◆ WORK ORDER
Each record, word for word and stripped of pictures, is what the answer should contain.

◆ TASK INPUT
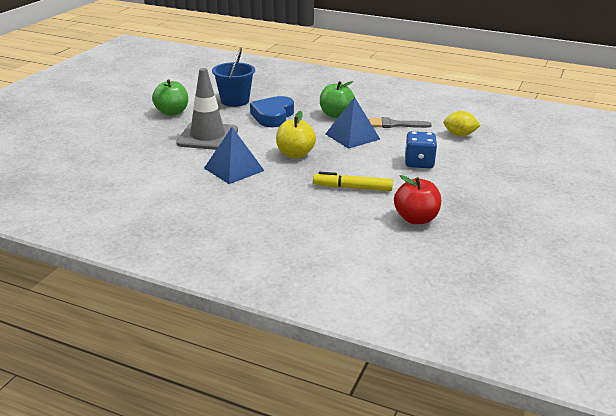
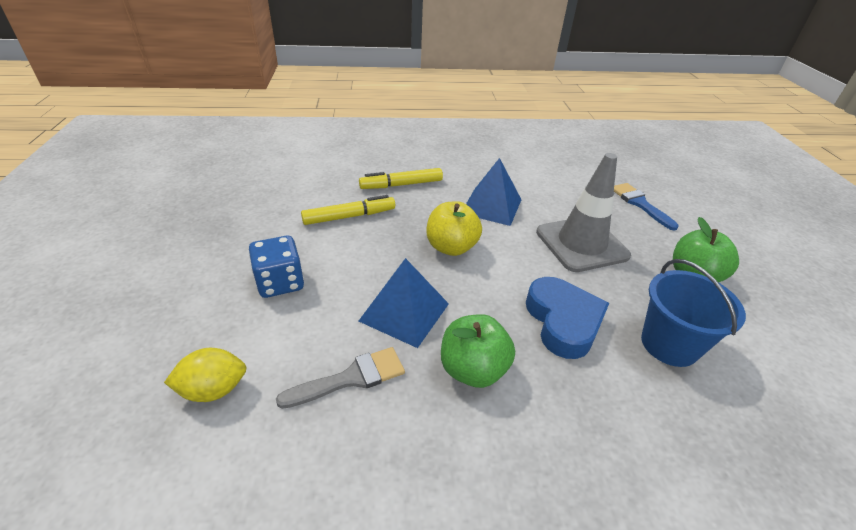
camera: 150 degrees right, 10 degrees up
red apple [394,175,441,224] -> none
none -> yellow marker [359,168,443,189]
none -> blue brush [614,183,679,231]

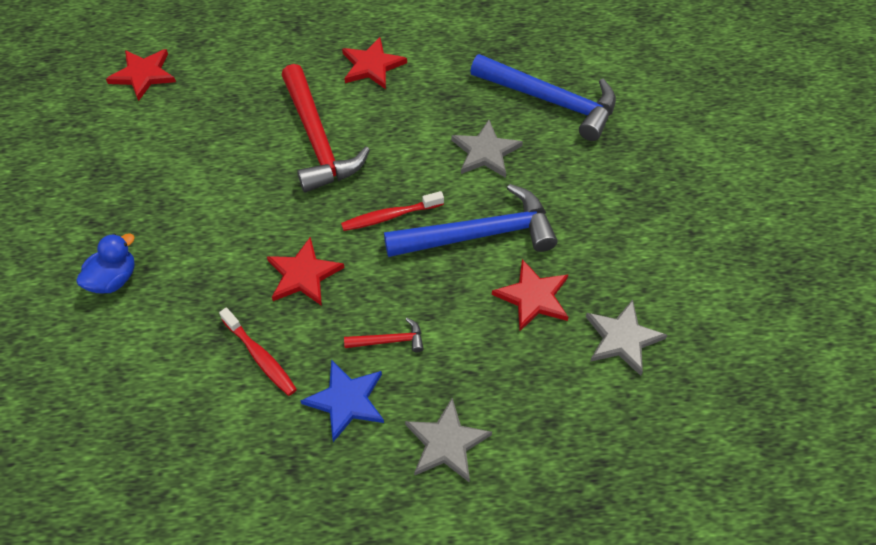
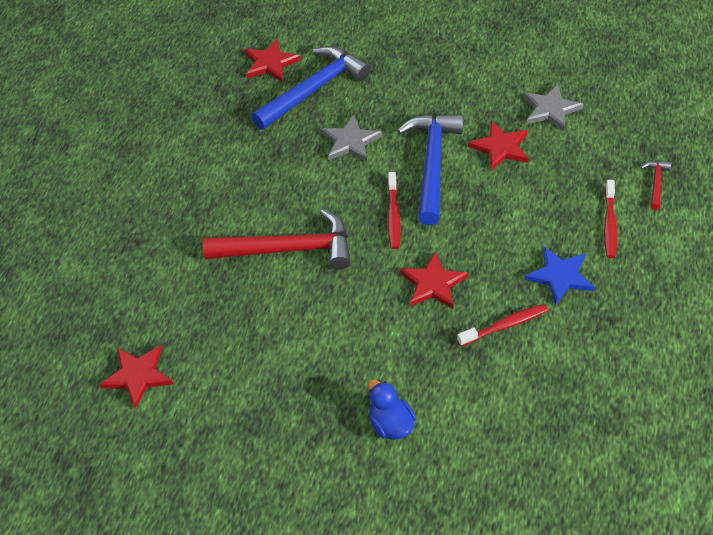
camera: 70 degrees left, 5 degrees down
red star [342,37,407,89] -> red star moved to [244,39,301,82]
red hammer [344,318,424,352] -> red hammer moved to [641,161,671,210]
grey star [405,398,492,483] -> red toothbrush [604,180,617,258]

◆ TASK ANSWER
camera: 150 degrees right, 10 degrees up
red apple [394,175,441,224] -> none
none -> yellow marker [359,168,443,189]
none -> blue brush [614,183,679,231]

camera: 70 degrees left, 5 degrees down
red star [342,37,407,89] -> red star moved to [244,39,301,82]
red hammer [344,318,424,352] -> red hammer moved to [641,161,671,210]
grey star [405,398,492,483] -> red toothbrush [604,180,617,258]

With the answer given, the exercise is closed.